--- Material shown Enclosed Below ---

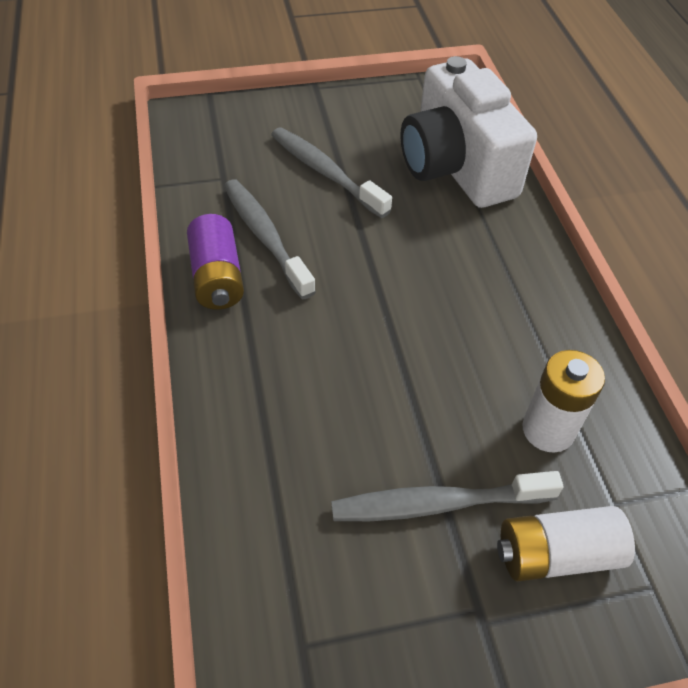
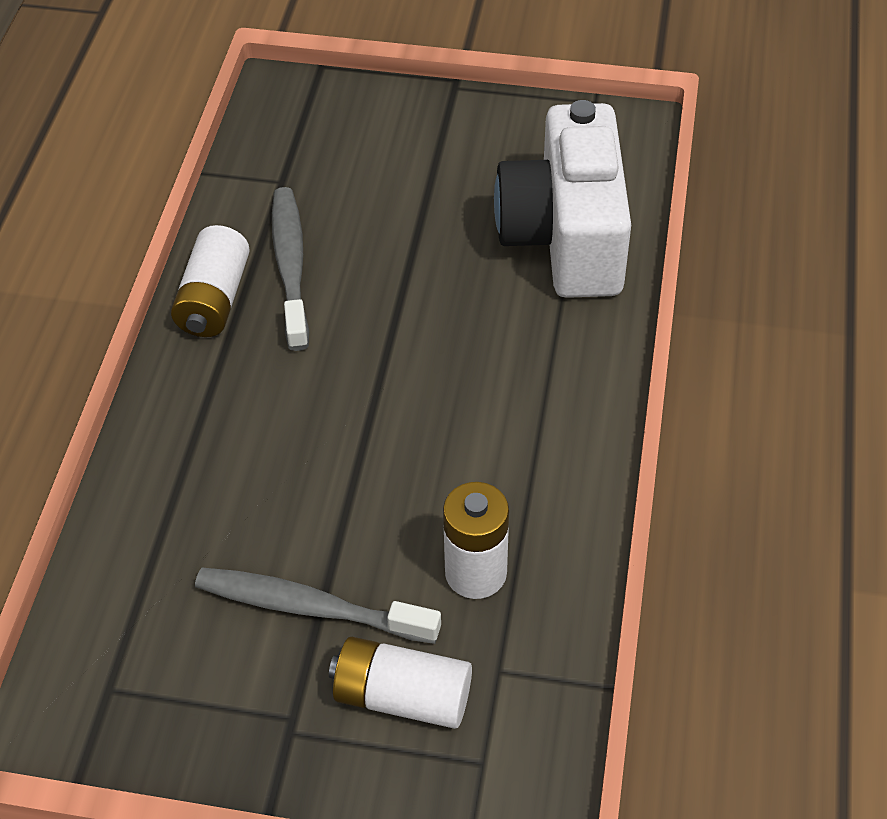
camera: 25 degrees right, 0 degrees up
purple battery [187,214,244,310] -> white battery [171,225,250,337]
grey toothbrush [271,128,392,218] -> none

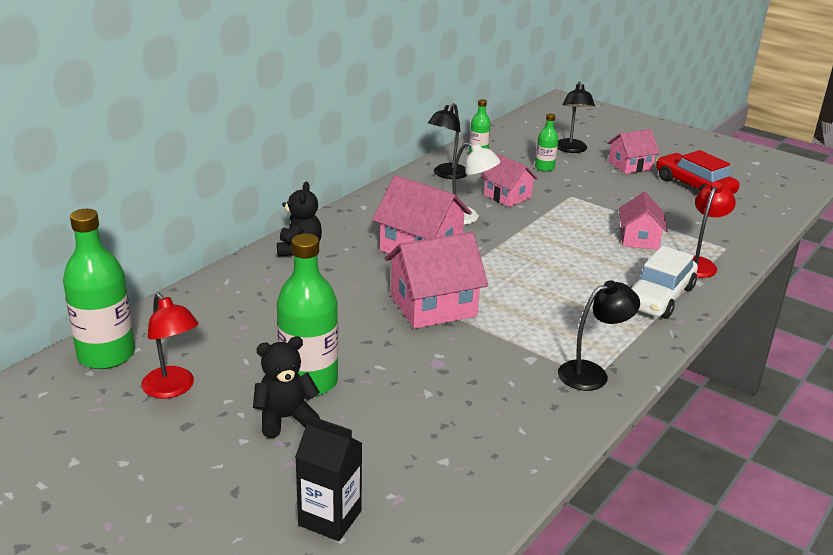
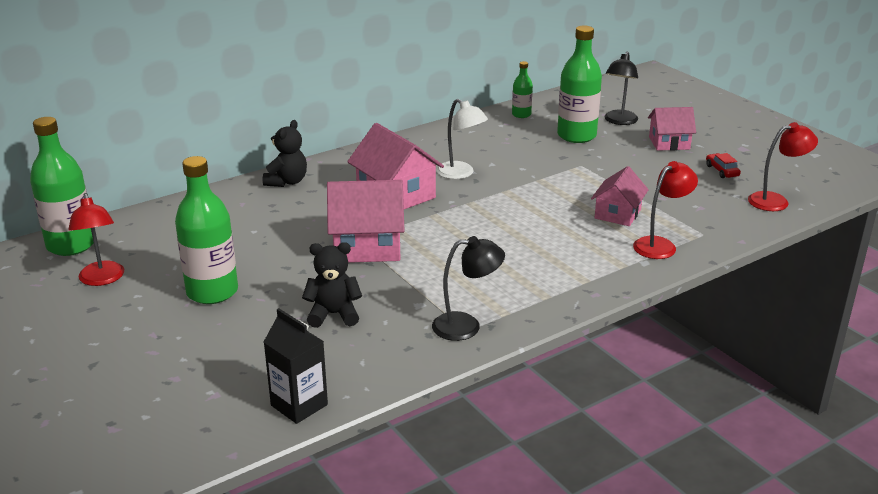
camera: 20 degrees right, 0 degrees up
black teddy bear [253,336,320,438] -> black teddy bear moved to [302,242,362,328]
black carton [295,415,362,541] -> black carton moved to [264,308,328,424]
black lamp [428,103,467,179] -> none
pink house [481,154,538,207] -> none
green bottle [535,114,558,172] -> green bottle [557,26,602,143], size x1.95
white car [630,246,698,319] -> none
red car [656,150,740,194] -> red car [706,153,741,178], size x0.48
none -> red lamp [748,122,818,211]

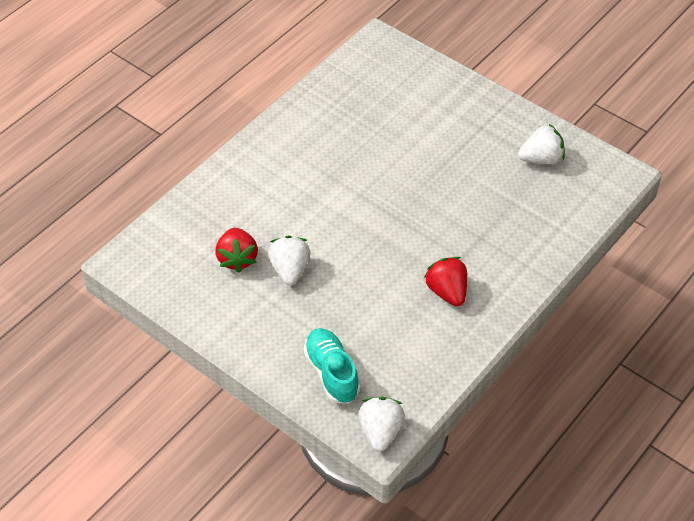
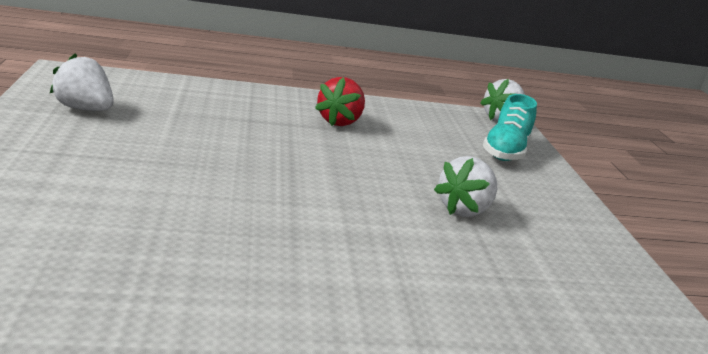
camera: 140 degrees left, 25 degrees down
red strawberry [215,228,258,273] -> none

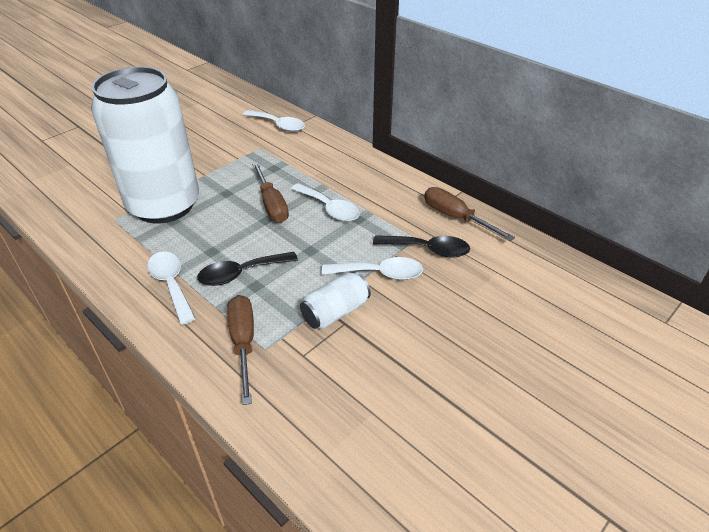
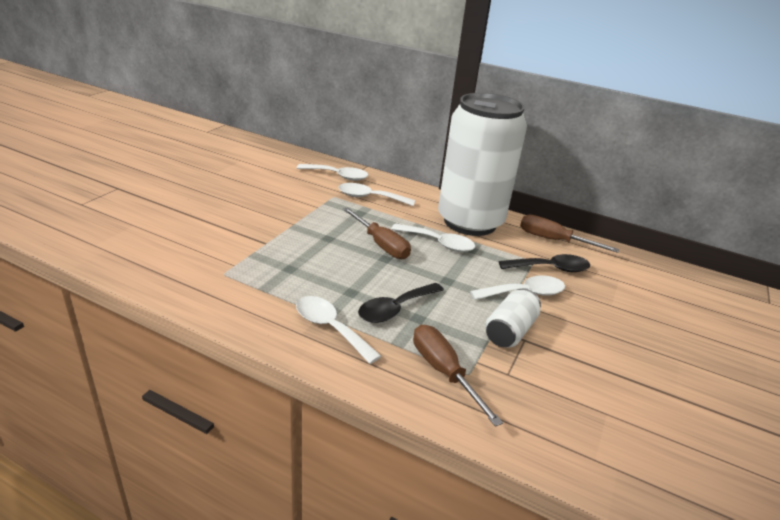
camera: 20 degrees left, 10 degrees down
white can [91,66,199,224] -> white can moved to [438,93,527,236]
none -> white spoon [338,183,416,206]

--- End of Enclosed Material shown ---

§ Problem description
Using the records above, return verbatim only the part that opens with the line containing "purple battery [187,214,244,310]" and closes with the line containing "black teddy bear [253,336,320,438]"; pictures stay out.

§ Response for this exercise
purple battery [187,214,244,310] -> white battery [171,225,250,337]
grey toothbrush [271,128,392,218] -> none

camera: 20 degrees right, 0 degrees up
black teddy bear [253,336,320,438] -> black teddy bear moved to [302,242,362,328]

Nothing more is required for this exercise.